SUPPLIED INFORMATION:

———

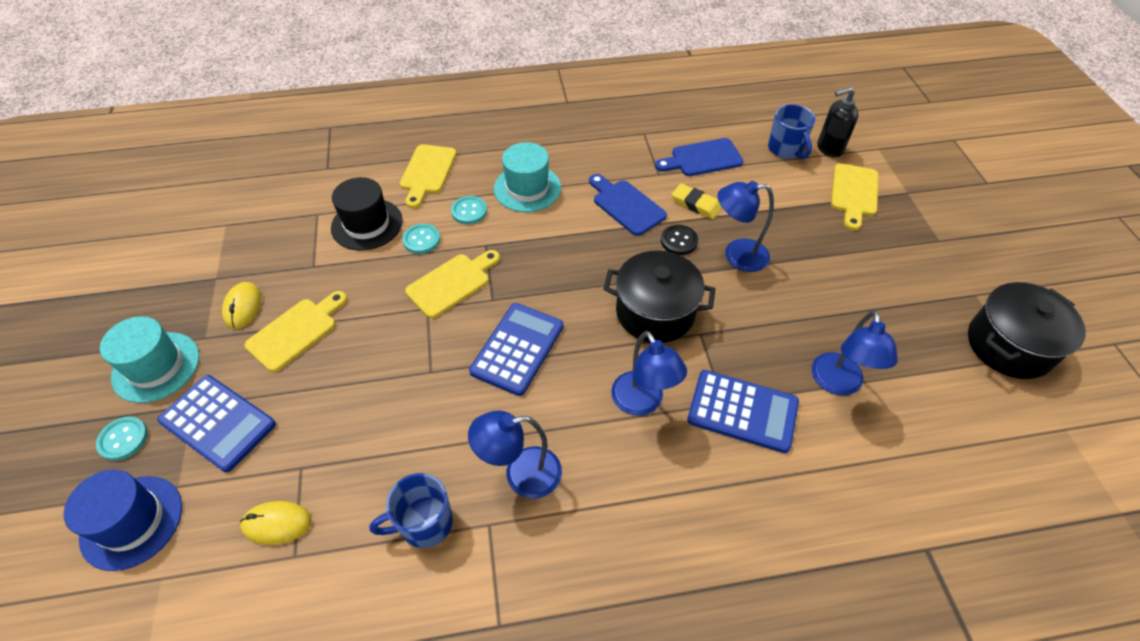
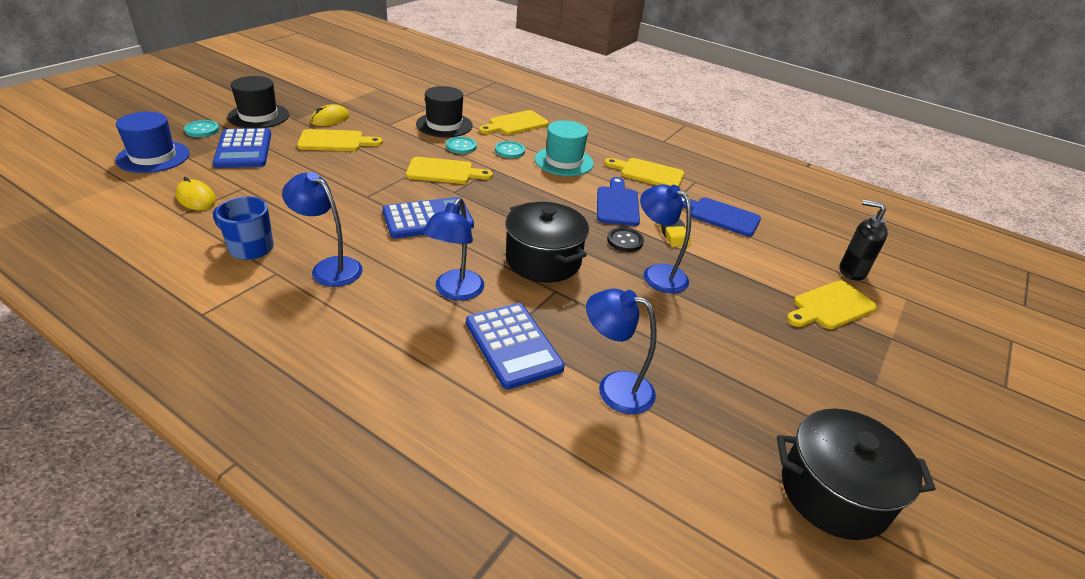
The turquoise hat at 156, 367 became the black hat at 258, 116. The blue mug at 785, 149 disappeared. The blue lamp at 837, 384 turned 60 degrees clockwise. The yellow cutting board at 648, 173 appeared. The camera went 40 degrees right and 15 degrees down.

———

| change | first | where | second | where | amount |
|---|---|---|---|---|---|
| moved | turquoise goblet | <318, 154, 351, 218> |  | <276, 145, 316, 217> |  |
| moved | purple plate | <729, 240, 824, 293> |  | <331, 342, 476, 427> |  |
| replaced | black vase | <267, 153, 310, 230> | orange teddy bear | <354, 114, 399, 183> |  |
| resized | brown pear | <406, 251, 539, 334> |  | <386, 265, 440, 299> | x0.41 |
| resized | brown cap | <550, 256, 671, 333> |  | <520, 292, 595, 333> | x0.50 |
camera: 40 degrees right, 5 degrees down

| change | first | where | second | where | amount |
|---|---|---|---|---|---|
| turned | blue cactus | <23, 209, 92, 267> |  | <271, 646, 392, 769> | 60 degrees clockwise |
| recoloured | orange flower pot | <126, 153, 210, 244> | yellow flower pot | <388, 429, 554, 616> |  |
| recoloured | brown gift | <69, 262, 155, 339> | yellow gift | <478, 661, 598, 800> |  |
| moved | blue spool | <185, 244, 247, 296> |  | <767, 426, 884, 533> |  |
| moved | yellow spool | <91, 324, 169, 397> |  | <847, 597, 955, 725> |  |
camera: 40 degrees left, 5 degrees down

———

PROBLEM DESCRIPTION: Above are the entries. Output exactly the lines beginning with the line that has "moved | purple" and ending with the line that has "333> | x0.50 |".

REPLY TO THE EXERCISE:
| moved | purple plate | <729, 240, 824, 293> |  | <331, 342, 476, 427> |  |
| replaced | black vase | <267, 153, 310, 230> | orange teddy bear | <354, 114, 399, 183> |  |
| resized | brown pear | <406, 251, 539, 334> |  | <386, 265, 440, 299> | x0.41 |
| resized | brown cap | <550, 256, 671, 333> |  | <520, 292, 595, 333> | x0.50 |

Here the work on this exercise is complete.